(Entries drawn from a collection)
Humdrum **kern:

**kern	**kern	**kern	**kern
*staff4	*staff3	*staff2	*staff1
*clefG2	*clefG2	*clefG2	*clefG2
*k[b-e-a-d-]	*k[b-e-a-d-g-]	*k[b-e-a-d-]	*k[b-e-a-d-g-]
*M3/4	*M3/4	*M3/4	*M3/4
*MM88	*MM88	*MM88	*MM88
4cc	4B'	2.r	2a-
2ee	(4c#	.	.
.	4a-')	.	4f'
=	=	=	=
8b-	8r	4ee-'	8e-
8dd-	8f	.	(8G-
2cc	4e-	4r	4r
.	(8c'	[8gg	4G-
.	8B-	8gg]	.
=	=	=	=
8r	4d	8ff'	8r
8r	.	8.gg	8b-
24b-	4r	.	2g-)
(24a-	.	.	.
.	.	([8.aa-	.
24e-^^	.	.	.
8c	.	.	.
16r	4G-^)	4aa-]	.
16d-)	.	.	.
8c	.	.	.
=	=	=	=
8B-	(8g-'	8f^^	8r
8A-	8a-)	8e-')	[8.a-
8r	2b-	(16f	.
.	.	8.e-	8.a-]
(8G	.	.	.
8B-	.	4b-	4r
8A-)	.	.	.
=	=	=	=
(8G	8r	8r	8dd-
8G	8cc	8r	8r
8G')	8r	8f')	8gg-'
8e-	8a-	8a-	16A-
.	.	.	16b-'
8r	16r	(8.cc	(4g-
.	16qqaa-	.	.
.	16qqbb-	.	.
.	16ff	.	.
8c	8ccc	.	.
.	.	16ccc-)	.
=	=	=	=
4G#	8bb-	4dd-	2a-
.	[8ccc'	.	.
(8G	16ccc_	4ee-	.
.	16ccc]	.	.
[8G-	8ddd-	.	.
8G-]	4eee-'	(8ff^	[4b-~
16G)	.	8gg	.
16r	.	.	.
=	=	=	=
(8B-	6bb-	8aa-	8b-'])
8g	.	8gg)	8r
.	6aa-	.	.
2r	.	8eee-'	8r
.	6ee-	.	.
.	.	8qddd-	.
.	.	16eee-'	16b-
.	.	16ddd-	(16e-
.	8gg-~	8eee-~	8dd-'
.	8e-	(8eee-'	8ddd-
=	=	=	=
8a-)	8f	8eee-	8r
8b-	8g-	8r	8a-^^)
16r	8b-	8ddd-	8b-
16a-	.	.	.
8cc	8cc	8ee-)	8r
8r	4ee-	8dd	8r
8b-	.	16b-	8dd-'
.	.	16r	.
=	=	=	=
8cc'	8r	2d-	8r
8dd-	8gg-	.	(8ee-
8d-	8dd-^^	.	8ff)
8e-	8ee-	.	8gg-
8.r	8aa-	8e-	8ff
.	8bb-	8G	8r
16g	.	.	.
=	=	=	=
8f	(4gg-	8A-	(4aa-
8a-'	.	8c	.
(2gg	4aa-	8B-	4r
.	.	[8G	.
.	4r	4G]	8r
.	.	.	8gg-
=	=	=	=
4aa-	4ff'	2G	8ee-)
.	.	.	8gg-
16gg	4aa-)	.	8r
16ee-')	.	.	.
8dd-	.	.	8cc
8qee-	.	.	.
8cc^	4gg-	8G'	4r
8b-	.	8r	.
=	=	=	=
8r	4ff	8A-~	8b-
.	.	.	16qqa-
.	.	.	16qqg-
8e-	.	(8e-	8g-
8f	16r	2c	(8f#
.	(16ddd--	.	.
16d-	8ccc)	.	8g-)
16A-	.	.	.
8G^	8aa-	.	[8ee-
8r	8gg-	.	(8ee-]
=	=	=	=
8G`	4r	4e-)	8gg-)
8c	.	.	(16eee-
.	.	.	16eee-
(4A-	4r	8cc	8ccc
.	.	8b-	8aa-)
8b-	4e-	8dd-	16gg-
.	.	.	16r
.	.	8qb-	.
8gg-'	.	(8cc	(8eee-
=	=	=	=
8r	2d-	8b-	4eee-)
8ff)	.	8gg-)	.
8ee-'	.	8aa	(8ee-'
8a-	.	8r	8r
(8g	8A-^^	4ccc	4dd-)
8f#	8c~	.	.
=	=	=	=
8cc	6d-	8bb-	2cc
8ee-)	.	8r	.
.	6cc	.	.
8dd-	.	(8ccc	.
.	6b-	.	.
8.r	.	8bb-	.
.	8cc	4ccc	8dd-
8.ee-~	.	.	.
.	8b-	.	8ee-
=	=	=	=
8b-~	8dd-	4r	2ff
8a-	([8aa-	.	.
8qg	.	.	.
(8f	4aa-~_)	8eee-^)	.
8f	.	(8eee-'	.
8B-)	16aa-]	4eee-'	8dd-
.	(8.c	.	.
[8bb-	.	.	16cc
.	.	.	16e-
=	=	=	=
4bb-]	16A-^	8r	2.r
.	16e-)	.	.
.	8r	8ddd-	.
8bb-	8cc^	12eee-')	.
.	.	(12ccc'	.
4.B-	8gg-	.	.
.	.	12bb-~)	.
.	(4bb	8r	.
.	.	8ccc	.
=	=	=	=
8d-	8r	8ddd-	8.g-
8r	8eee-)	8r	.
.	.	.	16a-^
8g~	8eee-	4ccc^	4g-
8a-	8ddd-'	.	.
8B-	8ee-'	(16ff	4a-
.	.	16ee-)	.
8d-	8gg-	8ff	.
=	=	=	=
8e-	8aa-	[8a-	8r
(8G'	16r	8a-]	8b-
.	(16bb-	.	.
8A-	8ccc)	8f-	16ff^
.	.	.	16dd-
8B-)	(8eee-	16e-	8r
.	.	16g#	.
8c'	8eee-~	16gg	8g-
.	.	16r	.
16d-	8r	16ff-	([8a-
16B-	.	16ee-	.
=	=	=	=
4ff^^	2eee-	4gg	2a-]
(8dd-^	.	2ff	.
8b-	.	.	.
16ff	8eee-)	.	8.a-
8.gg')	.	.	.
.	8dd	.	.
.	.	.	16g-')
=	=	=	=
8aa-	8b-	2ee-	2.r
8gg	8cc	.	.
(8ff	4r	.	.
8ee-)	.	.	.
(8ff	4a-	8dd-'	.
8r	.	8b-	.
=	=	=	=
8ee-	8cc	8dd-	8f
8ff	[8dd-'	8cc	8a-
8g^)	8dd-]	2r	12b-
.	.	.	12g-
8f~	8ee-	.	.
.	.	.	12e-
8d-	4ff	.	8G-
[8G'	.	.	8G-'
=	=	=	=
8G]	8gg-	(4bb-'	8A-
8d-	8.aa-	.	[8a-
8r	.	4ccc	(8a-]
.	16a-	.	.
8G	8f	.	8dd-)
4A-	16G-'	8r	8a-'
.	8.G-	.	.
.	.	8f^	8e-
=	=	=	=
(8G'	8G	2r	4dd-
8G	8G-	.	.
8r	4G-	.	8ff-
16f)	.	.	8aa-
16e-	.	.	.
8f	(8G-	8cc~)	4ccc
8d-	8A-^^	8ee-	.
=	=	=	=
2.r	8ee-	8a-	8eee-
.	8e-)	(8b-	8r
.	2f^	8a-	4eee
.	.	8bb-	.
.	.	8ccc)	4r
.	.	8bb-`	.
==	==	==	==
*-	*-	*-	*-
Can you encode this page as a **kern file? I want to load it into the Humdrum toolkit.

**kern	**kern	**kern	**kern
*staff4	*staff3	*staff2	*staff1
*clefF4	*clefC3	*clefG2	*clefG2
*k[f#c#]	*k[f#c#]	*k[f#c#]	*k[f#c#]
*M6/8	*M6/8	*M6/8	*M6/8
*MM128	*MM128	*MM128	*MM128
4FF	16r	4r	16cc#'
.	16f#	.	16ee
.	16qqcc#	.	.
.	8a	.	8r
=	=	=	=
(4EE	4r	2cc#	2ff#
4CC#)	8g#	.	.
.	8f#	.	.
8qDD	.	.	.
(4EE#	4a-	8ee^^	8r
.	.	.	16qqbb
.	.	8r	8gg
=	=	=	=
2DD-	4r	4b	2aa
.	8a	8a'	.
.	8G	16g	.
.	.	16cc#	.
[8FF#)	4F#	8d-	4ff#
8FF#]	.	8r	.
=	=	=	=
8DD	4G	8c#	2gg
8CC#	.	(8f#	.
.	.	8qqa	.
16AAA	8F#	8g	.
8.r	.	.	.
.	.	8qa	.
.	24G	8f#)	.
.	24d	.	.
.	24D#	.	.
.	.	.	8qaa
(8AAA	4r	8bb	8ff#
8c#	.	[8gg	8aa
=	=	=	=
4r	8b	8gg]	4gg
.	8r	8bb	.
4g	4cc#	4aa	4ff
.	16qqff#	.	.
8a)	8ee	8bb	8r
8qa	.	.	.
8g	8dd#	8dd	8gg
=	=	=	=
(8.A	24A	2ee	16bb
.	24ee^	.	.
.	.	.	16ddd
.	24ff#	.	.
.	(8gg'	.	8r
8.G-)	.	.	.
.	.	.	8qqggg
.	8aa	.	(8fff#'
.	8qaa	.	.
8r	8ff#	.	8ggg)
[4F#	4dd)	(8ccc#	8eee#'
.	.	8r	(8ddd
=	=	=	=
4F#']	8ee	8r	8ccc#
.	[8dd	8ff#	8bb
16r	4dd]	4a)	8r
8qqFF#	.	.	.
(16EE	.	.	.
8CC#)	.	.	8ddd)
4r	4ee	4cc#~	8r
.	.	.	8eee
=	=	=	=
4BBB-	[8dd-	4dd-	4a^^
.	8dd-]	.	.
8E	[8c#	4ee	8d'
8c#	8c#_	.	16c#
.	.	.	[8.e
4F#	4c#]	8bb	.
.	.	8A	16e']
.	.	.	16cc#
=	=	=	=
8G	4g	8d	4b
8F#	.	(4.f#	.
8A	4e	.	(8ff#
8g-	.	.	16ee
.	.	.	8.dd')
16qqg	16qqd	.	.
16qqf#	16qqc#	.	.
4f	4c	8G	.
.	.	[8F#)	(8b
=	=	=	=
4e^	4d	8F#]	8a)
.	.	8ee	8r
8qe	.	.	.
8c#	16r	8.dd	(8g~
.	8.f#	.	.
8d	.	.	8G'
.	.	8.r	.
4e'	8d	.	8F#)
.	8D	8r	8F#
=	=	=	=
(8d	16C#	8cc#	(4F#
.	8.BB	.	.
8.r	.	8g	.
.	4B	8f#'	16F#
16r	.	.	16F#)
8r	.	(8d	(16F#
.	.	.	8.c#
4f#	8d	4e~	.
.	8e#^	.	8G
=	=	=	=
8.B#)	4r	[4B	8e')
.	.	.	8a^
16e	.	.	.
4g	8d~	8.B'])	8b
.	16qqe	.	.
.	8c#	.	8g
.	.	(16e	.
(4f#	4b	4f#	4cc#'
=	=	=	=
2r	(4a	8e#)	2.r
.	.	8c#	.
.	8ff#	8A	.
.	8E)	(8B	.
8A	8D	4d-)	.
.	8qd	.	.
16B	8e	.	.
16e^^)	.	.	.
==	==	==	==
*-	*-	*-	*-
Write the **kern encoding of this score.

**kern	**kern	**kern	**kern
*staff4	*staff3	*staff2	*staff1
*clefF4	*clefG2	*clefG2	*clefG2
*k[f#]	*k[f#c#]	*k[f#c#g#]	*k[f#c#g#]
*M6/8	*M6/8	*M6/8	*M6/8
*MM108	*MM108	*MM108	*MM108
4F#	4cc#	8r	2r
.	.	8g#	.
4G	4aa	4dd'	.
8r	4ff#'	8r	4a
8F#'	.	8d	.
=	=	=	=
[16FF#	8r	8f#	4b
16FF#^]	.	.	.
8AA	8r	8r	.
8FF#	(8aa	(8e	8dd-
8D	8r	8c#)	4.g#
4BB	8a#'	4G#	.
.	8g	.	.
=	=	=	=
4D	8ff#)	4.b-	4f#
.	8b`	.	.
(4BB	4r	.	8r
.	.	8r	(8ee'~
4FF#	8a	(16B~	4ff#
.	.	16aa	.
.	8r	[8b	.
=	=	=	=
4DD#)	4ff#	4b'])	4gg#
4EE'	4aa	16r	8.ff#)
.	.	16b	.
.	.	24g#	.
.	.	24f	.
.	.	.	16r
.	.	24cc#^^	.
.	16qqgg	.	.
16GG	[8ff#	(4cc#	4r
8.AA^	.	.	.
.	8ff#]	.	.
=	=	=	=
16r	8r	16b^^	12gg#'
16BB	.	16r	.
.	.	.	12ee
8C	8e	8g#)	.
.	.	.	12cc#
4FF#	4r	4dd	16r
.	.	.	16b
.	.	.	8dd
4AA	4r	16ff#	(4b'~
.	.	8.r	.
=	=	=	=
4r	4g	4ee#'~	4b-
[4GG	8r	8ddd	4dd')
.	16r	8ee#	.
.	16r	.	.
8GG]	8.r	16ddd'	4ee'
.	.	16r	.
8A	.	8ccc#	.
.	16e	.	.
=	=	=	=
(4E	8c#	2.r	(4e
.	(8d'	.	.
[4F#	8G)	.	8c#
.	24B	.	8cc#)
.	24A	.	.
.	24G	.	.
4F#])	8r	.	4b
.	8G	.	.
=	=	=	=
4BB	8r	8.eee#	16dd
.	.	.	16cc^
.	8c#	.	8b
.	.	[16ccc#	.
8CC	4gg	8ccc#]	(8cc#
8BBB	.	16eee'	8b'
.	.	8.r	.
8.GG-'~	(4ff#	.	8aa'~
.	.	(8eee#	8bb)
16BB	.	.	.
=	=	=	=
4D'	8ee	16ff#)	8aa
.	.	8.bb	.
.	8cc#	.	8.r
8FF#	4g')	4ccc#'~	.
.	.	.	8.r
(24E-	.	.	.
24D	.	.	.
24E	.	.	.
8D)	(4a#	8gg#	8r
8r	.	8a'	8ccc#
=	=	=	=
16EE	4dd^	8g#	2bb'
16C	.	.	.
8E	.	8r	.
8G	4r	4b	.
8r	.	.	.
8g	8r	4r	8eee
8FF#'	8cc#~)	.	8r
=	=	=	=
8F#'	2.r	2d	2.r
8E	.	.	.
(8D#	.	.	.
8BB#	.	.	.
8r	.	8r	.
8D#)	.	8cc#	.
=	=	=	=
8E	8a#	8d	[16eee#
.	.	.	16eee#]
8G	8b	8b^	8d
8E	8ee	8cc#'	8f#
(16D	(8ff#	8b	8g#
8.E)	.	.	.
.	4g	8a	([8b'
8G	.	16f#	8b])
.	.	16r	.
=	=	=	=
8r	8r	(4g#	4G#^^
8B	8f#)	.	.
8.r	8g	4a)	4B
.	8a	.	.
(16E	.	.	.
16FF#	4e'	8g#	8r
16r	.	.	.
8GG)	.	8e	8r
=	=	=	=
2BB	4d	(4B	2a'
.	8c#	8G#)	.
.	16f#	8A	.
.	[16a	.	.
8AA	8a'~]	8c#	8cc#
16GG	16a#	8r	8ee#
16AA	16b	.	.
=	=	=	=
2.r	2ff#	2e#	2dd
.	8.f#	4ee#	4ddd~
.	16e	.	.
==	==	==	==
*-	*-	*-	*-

*Task requirements*: Find each line in the entries above that contains the word "this" and copy those lines.

*Task response*:
Can you encode this page as a **kern file? I want to load it into the Humdrum toolkit.
Write the **kern encoding of this score.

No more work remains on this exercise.